=== Exercise data ===
========================================
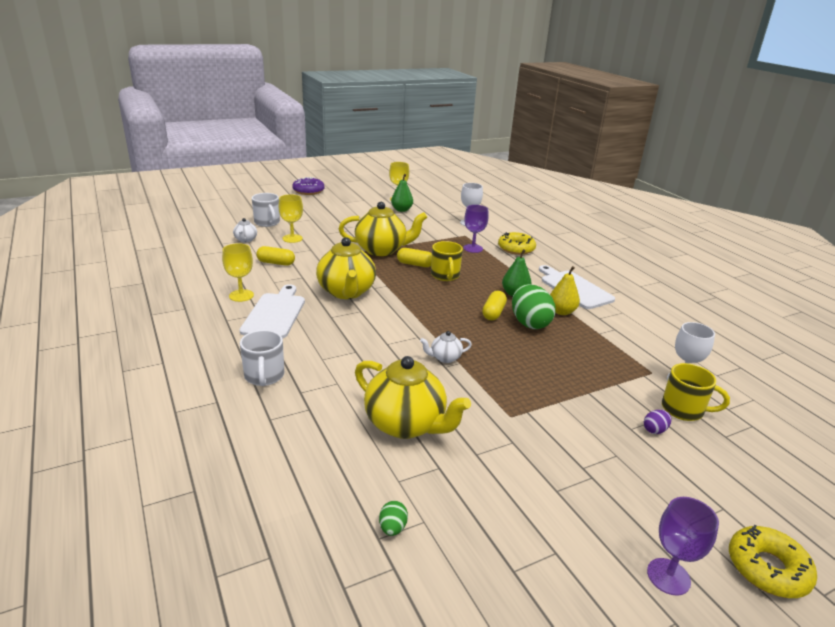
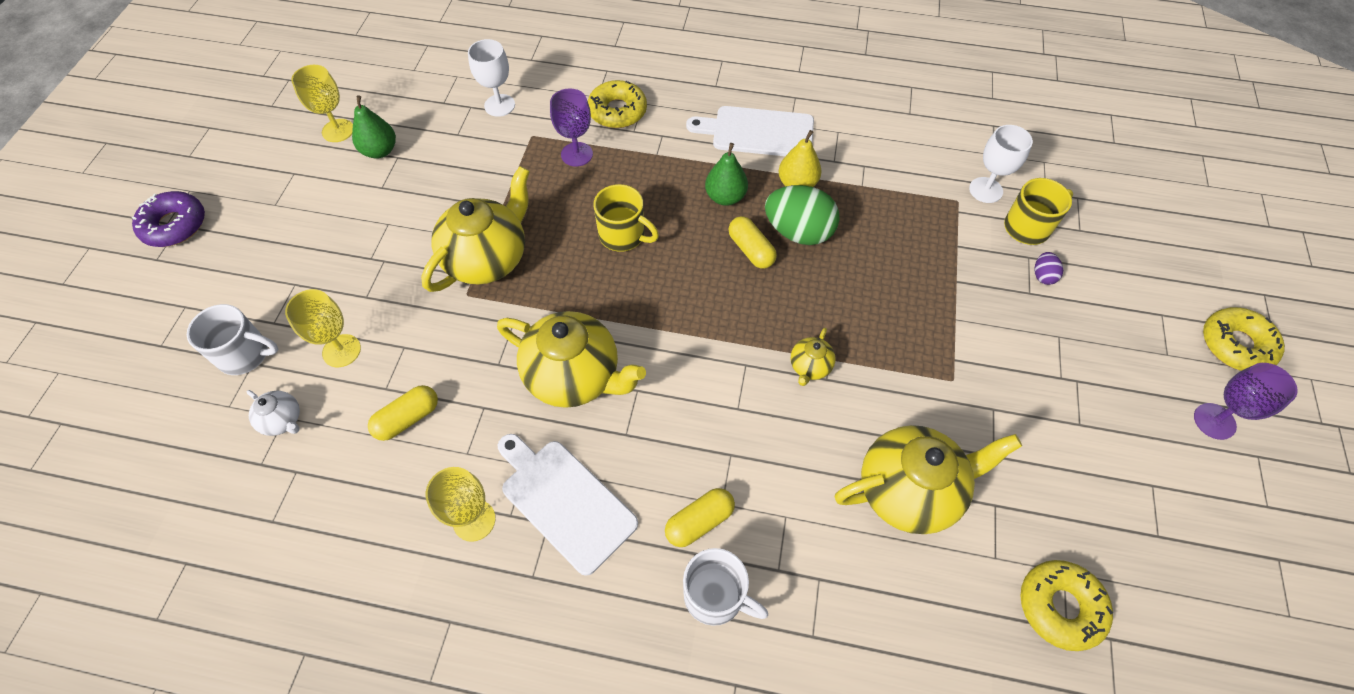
camera: 50 degrees left, 30 degrees up
green egg [379,501,408,536] -> yellow donut [1020,560,1113,651]
yellow capsule [397,248,432,267] -> yellow capsule moved to [665,488,735,547]
white teapot [420,331,472,363] -> yellow teapot [791,328,836,386]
========================================
=== What the exercise asks ===
Report each line of the data in which "yellow" occurs.

=== Solution to the exercise ===
green egg [379,501,408,536] -> yellow donut [1020,560,1113,651]
yellow capsule [397,248,432,267] -> yellow capsule moved to [665,488,735,547]
white teapot [420,331,472,363] -> yellow teapot [791,328,836,386]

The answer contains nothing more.